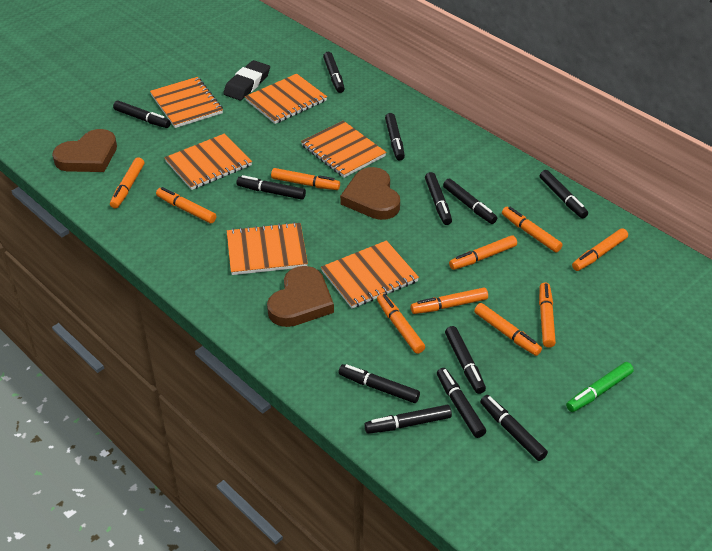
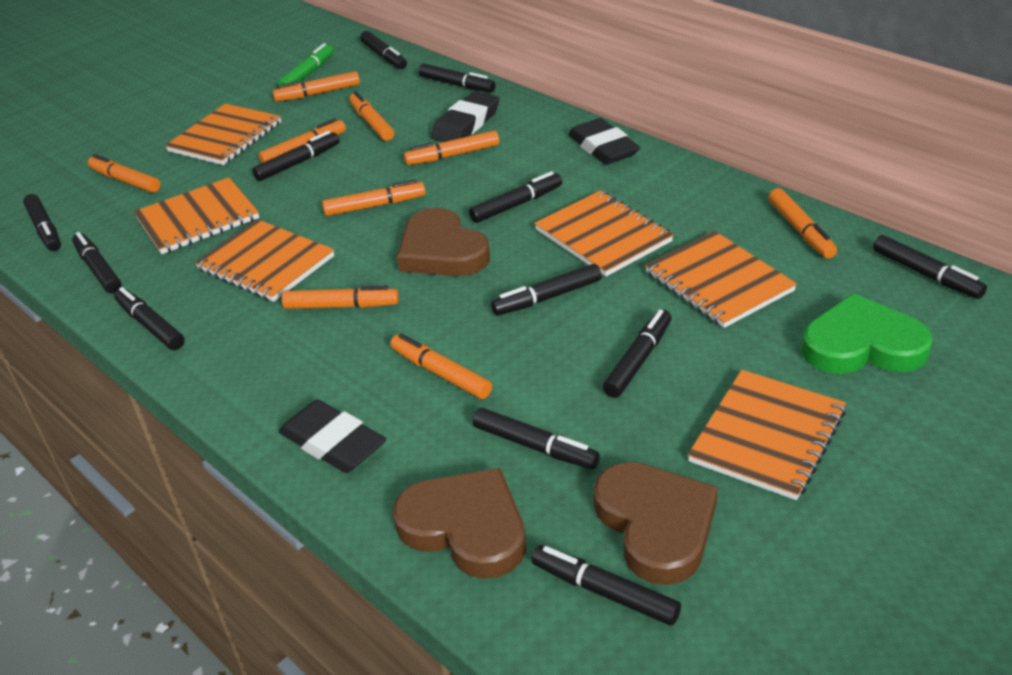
black eraser: 1 -> 3
green heart: 0 -> 1
orange marker: 10 -> 9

● ● ● ● ●

The expected answer is an unaltered copy of the listing, images removed.

- Answer:
black eraser: 1 -> 3
green heart: 0 -> 1
orange marker: 10 -> 9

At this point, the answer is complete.